Give the number of lines below that contain the string "brown", and no other text.

[[ Record set open ]]

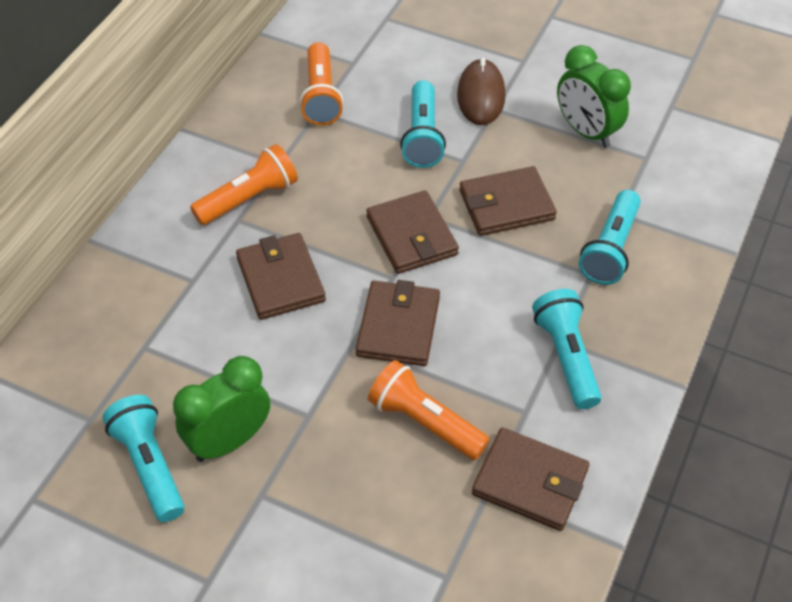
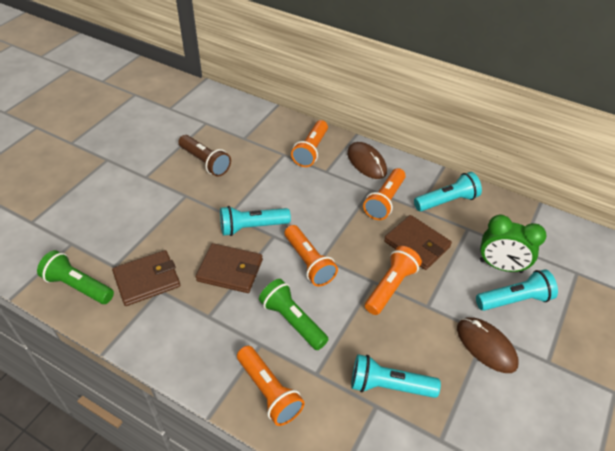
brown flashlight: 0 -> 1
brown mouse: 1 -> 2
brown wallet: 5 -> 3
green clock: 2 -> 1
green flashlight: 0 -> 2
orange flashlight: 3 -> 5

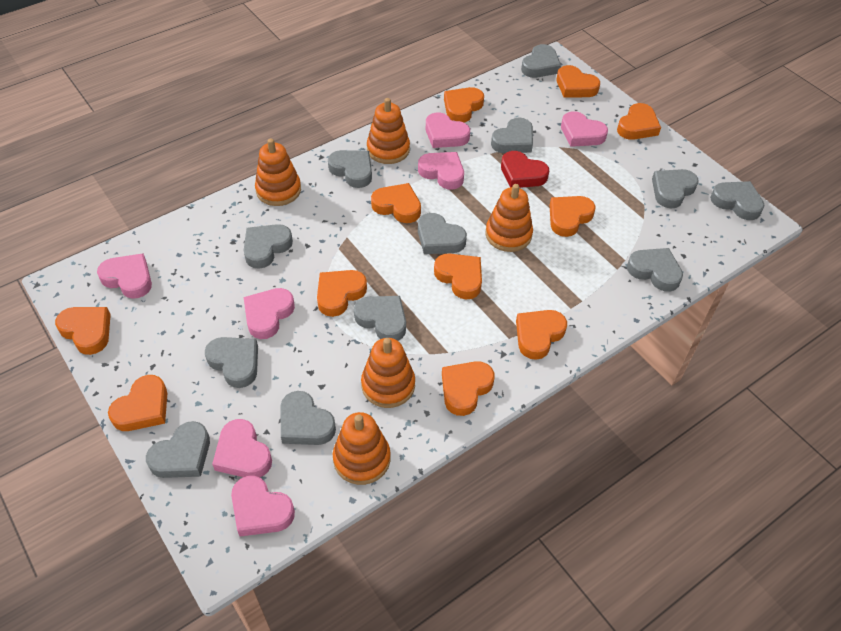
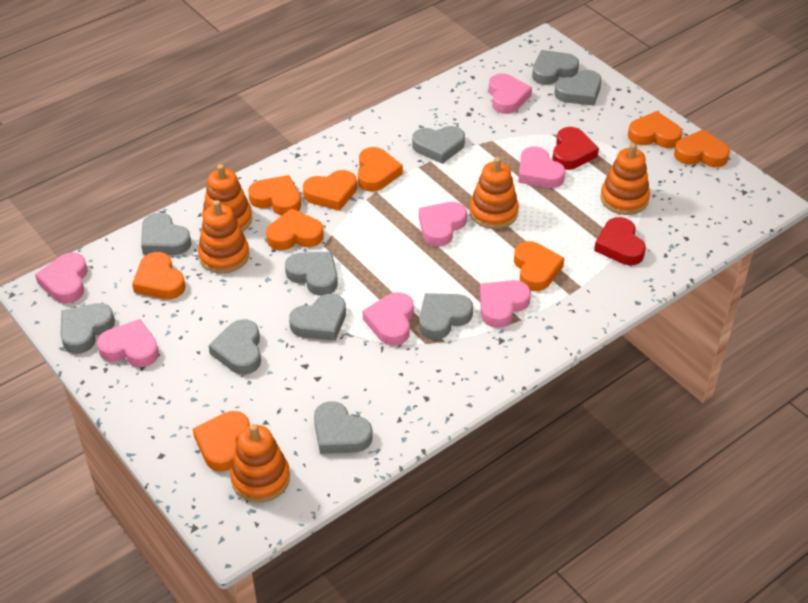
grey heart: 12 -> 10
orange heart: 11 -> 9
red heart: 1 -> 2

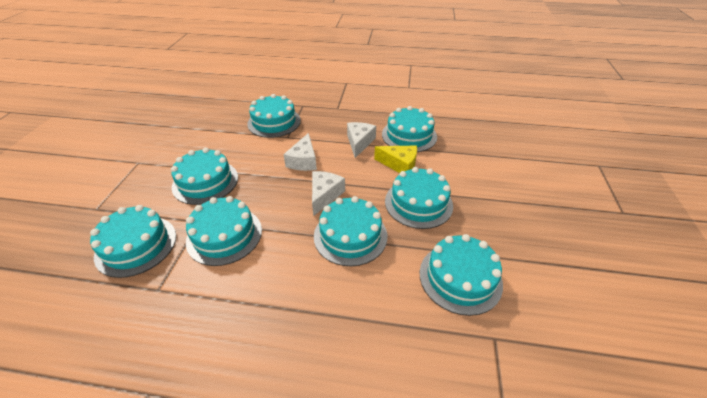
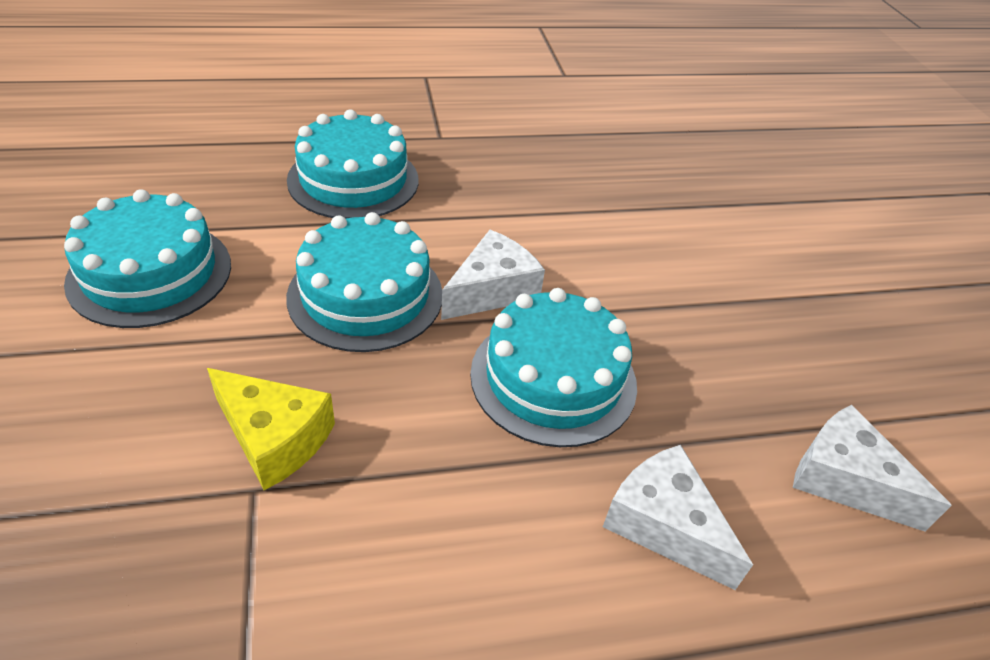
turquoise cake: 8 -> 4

[[ Record set closed ]]

(Result for this task): 3